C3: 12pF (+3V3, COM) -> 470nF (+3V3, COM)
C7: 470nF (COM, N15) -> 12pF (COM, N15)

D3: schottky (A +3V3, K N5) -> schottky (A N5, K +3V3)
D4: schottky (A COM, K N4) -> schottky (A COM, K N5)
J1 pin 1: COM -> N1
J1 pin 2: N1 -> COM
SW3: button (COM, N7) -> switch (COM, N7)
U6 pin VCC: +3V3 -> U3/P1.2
...
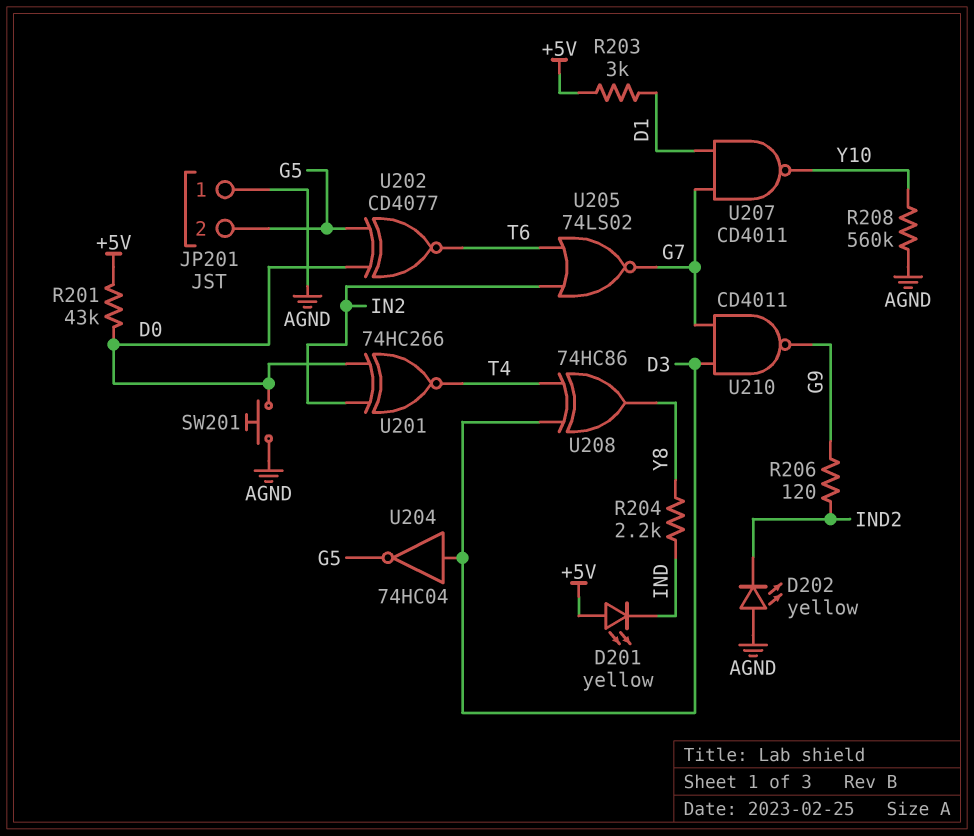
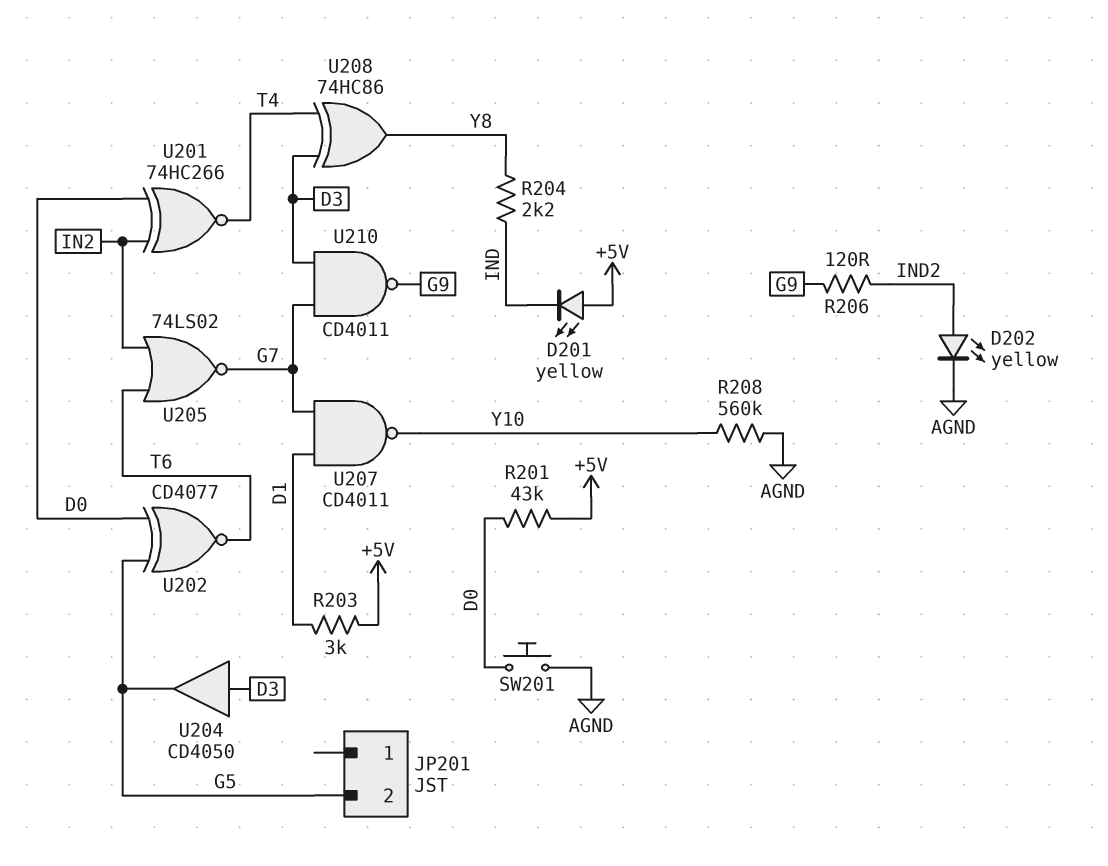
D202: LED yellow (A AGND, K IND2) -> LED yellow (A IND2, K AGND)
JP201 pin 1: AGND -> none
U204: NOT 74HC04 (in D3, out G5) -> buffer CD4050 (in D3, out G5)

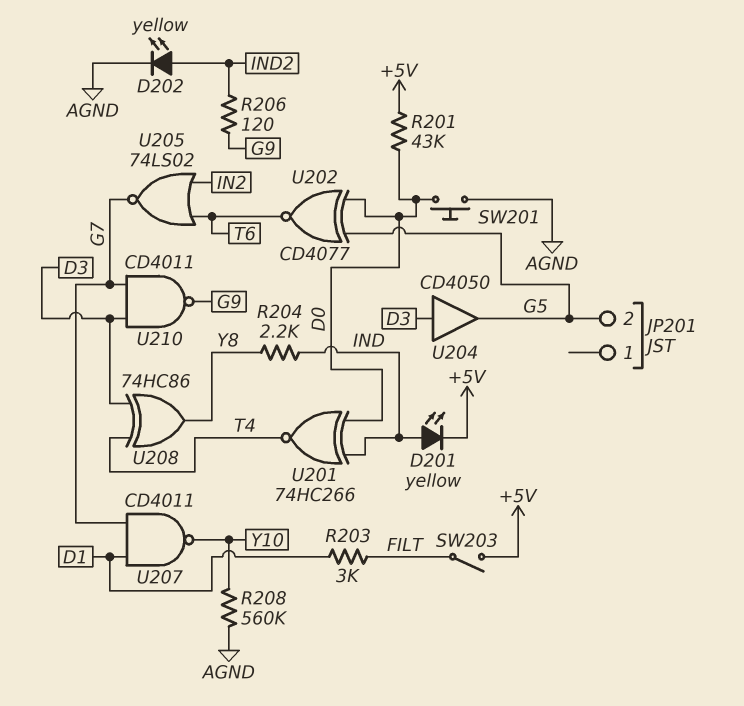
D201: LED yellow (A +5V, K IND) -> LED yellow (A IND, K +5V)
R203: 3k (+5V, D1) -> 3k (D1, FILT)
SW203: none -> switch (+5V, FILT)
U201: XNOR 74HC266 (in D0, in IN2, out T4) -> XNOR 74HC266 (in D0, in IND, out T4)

> **PROBLEM DESCRIPTION**
Everything from the line with "C3: 12pF (+3V3, COM) -> 470nF (+3V3, COM)" through the line with "U6 pin VCC: +3V3 -> U3/P1.2" should be written out exactly as it appears above, end lines included, and nothing outside that range.

> **REPLY**
C3: 12pF (+3V3, COM) -> 470nF (+3V3, COM)
C7: 470nF (COM, N15) -> 12pF (COM, N15)

D3: schottky (A +3V3, K N5) -> schottky (A N5, K +3V3)
D4: schottky (A COM, K N4) -> schottky (A COM, K N5)
J1 pin 1: COM -> N1
J1 pin 2: N1 -> COM
SW3: button (COM, N7) -> switch (COM, N7)
U6 pin VCC: +3V3 -> U3/P1.2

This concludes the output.